** Opening Given data block **
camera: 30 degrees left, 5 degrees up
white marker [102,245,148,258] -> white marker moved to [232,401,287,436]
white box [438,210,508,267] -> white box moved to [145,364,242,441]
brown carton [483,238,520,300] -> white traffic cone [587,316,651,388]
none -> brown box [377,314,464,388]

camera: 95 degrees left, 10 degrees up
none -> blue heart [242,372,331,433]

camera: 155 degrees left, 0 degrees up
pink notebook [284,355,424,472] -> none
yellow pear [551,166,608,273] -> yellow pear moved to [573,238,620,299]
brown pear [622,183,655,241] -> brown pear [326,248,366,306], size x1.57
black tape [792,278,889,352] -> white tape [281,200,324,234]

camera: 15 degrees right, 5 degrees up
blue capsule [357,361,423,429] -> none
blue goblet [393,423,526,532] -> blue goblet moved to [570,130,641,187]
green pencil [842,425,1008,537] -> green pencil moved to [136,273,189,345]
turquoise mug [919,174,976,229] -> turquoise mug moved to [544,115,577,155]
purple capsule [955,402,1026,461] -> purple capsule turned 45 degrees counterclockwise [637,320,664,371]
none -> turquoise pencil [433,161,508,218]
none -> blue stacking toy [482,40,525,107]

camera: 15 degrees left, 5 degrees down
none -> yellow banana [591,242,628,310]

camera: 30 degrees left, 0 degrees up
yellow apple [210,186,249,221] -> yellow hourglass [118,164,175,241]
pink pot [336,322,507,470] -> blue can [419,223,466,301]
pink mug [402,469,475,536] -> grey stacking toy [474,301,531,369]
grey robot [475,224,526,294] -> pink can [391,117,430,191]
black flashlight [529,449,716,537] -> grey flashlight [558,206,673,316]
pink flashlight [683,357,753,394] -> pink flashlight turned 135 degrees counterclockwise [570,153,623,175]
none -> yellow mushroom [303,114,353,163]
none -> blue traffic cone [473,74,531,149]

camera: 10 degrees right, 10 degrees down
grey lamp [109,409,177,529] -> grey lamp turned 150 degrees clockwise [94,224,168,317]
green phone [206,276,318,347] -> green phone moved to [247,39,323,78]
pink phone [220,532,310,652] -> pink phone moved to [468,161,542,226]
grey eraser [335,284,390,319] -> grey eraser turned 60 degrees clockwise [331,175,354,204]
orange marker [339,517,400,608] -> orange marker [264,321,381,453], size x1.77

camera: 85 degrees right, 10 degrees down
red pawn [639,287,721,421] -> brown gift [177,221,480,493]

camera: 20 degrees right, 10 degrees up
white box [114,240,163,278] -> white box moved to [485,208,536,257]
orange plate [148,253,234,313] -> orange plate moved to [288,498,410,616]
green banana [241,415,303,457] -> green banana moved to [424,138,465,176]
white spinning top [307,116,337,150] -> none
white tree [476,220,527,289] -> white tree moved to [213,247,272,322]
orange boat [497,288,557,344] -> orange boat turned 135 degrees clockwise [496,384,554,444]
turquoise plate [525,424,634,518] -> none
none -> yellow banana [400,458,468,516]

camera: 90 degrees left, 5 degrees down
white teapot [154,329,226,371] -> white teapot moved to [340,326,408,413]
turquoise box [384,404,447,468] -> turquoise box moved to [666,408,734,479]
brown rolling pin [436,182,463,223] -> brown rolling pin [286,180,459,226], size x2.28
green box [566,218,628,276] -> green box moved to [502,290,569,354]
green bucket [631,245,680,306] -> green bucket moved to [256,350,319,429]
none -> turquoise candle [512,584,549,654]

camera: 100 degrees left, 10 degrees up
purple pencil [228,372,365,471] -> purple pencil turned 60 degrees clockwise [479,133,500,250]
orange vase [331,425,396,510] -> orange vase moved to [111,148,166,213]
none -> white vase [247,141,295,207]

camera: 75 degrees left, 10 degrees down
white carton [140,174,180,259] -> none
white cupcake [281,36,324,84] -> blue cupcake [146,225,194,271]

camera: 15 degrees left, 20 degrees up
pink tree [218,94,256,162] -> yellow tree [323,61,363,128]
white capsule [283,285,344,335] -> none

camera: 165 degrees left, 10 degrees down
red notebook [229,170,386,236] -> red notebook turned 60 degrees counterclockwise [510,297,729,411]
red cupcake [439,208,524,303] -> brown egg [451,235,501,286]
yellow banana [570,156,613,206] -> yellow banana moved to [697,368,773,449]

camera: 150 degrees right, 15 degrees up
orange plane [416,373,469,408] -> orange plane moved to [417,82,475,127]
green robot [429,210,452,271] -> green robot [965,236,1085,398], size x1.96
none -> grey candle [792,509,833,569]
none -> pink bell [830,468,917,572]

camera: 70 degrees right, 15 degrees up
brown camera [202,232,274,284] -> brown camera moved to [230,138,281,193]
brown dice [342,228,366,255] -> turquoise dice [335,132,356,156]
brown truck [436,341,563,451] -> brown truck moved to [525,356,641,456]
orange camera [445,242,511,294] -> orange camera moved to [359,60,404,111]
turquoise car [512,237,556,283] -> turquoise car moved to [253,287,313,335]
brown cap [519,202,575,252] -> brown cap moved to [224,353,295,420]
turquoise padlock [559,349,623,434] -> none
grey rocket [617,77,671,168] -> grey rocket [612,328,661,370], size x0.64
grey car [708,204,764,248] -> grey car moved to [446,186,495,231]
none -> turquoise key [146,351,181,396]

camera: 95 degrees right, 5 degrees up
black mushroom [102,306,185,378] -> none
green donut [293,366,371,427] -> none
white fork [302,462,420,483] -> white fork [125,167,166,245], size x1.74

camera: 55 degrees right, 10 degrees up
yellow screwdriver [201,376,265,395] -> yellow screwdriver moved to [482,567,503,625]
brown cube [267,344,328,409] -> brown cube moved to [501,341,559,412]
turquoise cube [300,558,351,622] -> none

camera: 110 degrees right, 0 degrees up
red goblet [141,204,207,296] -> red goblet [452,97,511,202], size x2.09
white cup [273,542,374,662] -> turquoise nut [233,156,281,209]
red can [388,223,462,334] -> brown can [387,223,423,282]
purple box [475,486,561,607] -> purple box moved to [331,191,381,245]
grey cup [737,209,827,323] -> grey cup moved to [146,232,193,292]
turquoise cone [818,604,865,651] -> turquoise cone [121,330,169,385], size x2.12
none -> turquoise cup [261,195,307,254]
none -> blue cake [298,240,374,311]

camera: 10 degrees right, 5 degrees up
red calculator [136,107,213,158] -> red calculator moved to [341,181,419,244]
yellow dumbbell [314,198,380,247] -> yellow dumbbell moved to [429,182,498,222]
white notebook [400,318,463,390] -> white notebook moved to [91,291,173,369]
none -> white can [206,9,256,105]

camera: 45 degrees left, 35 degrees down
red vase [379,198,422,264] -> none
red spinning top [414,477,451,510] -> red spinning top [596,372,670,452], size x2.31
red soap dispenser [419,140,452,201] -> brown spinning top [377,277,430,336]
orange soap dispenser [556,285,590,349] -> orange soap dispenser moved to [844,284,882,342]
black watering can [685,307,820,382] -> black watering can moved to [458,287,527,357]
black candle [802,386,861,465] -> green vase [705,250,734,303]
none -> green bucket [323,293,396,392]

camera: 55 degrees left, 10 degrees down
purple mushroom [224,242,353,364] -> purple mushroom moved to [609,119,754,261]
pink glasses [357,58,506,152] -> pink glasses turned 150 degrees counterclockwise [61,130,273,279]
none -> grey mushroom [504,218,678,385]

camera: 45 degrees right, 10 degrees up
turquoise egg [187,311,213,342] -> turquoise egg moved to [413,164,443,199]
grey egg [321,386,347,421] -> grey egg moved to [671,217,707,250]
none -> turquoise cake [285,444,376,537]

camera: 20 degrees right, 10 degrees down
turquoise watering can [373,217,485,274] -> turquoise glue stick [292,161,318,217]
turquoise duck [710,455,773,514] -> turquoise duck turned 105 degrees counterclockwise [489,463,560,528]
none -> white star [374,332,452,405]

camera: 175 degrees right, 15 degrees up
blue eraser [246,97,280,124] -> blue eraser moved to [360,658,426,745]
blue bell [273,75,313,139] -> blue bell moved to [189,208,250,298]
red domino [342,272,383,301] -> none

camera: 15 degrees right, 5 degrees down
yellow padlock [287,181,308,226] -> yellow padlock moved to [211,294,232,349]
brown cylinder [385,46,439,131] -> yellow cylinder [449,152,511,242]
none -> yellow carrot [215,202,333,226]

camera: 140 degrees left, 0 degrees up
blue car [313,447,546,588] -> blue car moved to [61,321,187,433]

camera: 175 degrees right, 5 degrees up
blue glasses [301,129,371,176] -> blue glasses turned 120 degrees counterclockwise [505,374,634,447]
** Closing Given data block **
* _What you need to do_
Within the material above, output exactly the lines from the one with "camera: 110 degrees right, 0 degrees up" through the one with "camera: 10 degrees right, 5 degrees up", end lines included, and nothing besides.

* _Task output_
camera: 110 degrees right, 0 degrees up
red goblet [141,204,207,296] -> red goblet [452,97,511,202], size x2.09
white cup [273,542,374,662] -> turquoise nut [233,156,281,209]
red can [388,223,462,334] -> brown can [387,223,423,282]
purple box [475,486,561,607] -> purple box moved to [331,191,381,245]
grey cup [737,209,827,323] -> grey cup moved to [146,232,193,292]
turquoise cone [818,604,865,651] -> turquoise cone [121,330,169,385], size x2.12
none -> turquoise cup [261,195,307,254]
none -> blue cake [298,240,374,311]

camera: 10 degrees right, 5 degrees up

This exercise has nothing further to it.